--- DATA TO USE ---

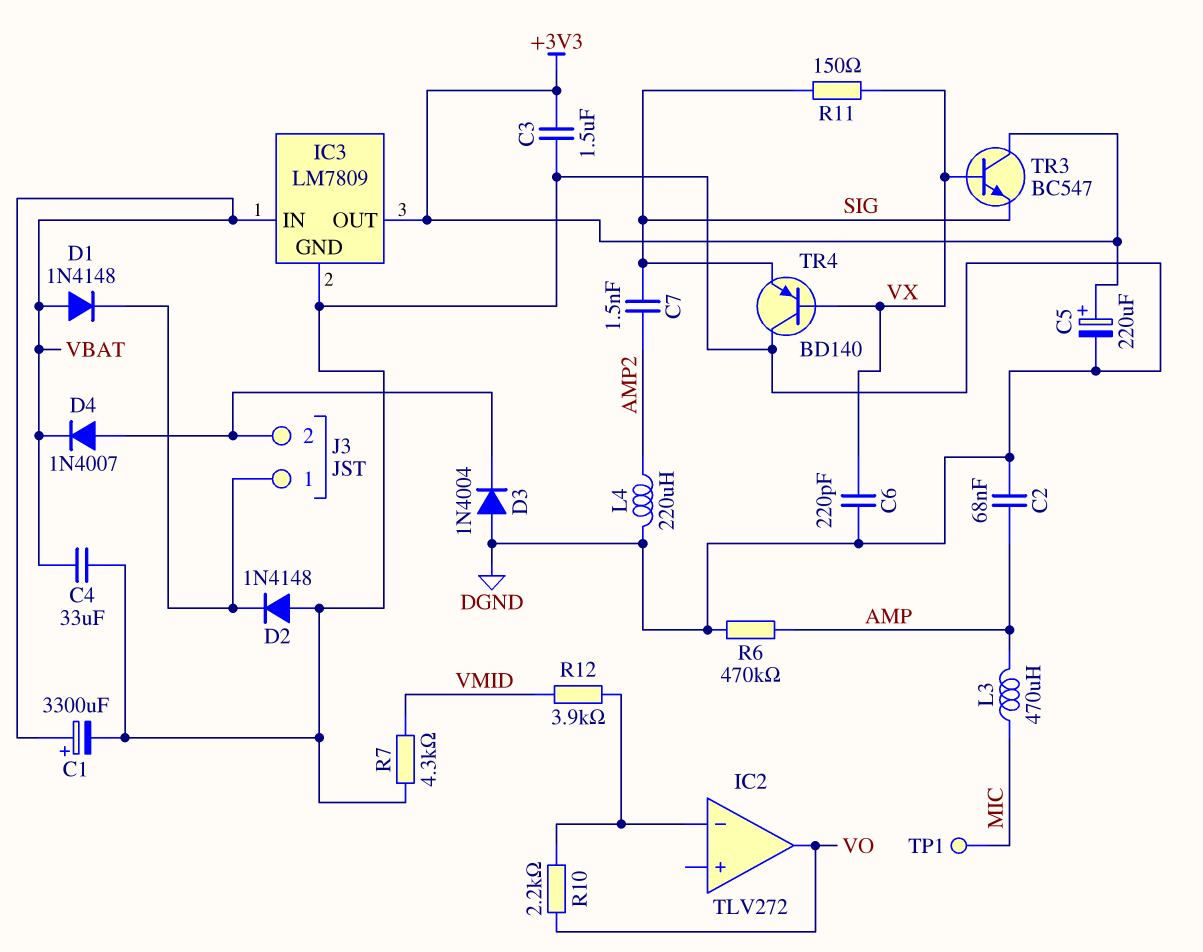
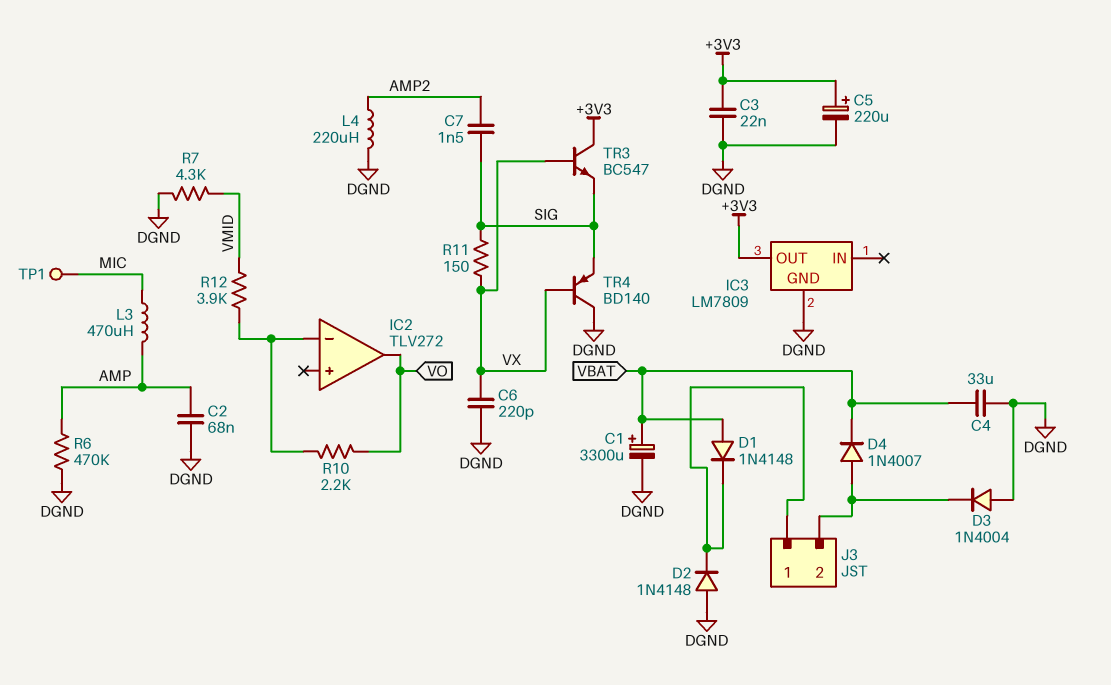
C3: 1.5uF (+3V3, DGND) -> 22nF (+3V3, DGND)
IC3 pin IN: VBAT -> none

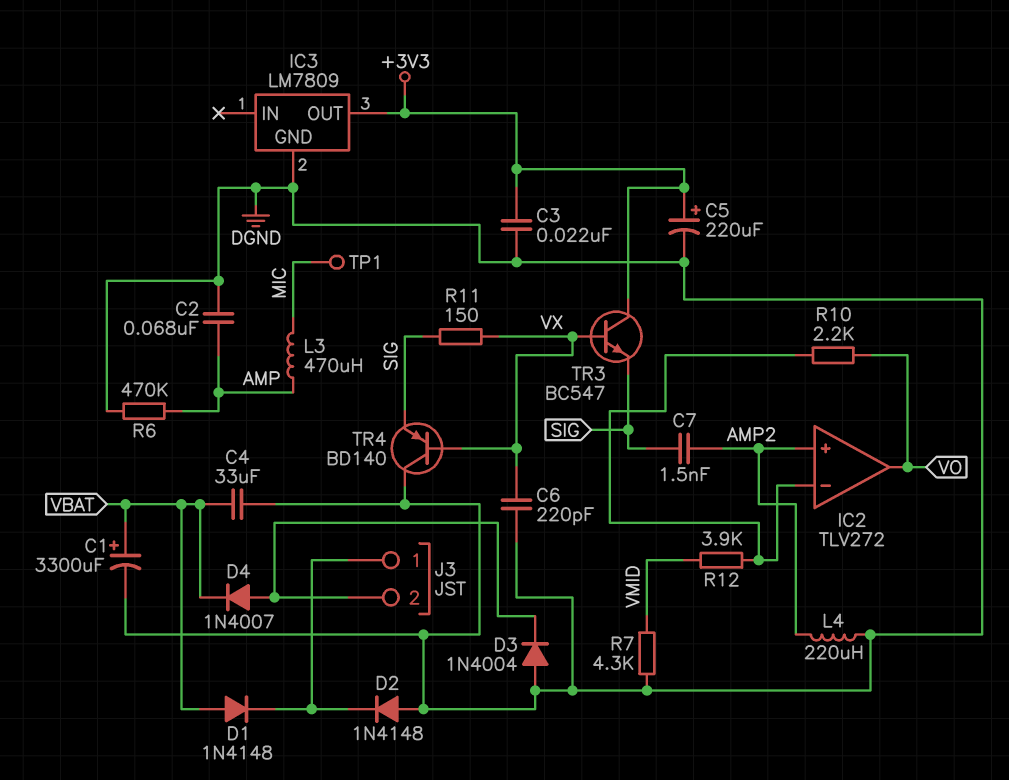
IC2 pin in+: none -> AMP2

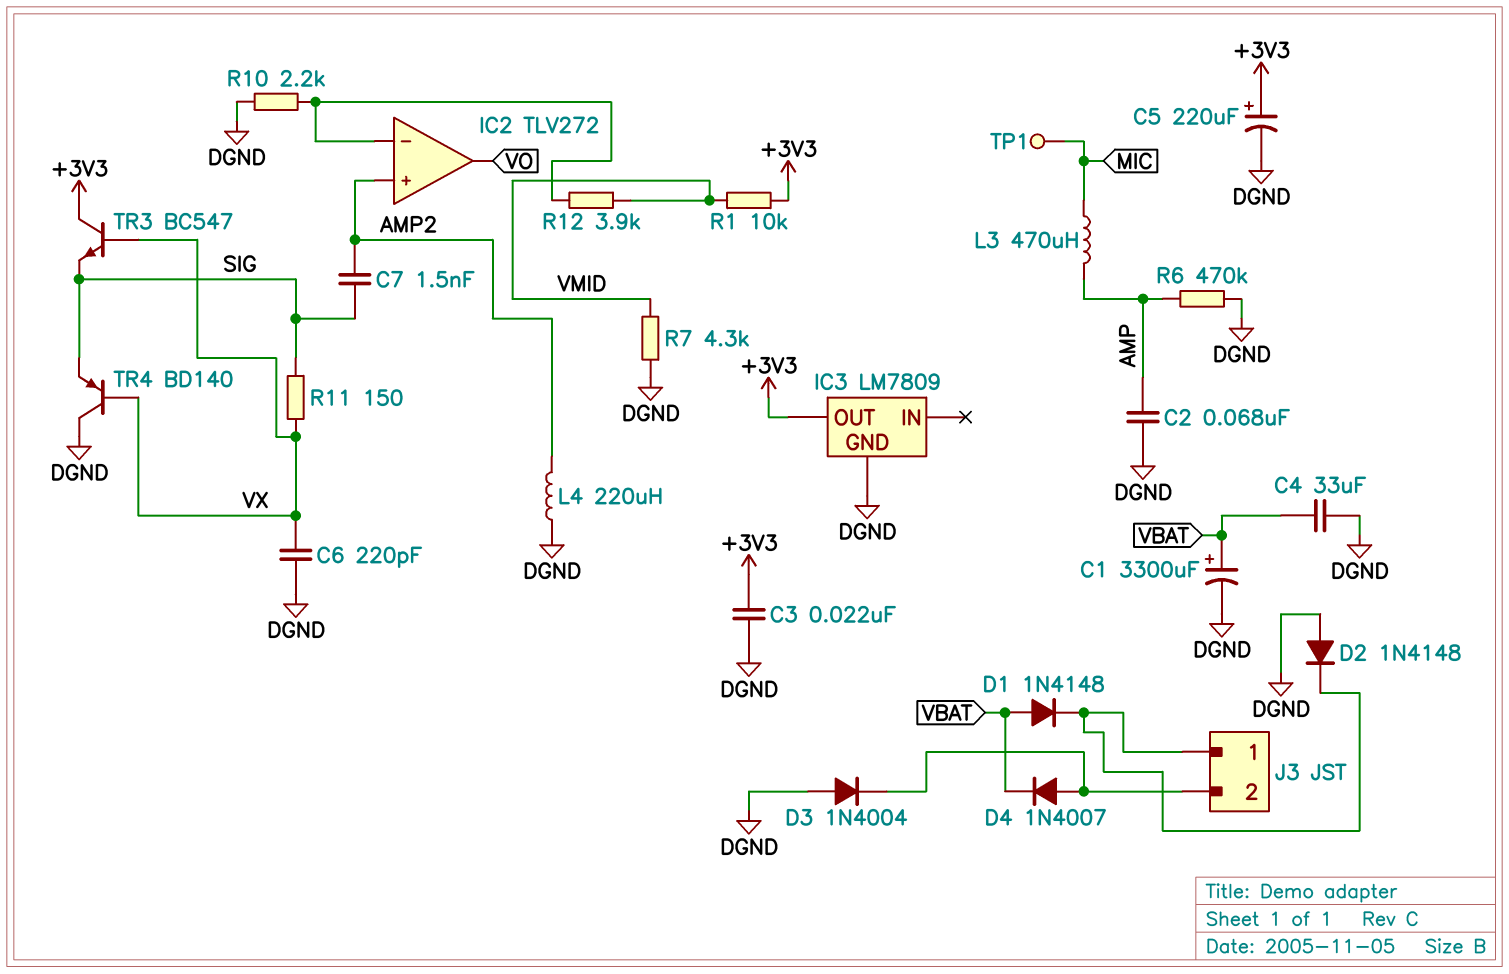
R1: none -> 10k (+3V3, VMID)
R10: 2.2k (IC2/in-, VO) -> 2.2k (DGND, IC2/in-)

---

Nothing but the lines from the line containing "IC2 pin in+: none -> AMP2" through the last line of the records above should be written out, exactly and without the pictures.

IC2 pin in+: none -> AMP2

R1: none -> 10k (+3V3, VMID)
R10: 2.2k (IC2/in-, VO) -> 2.2k (DGND, IC2/in-)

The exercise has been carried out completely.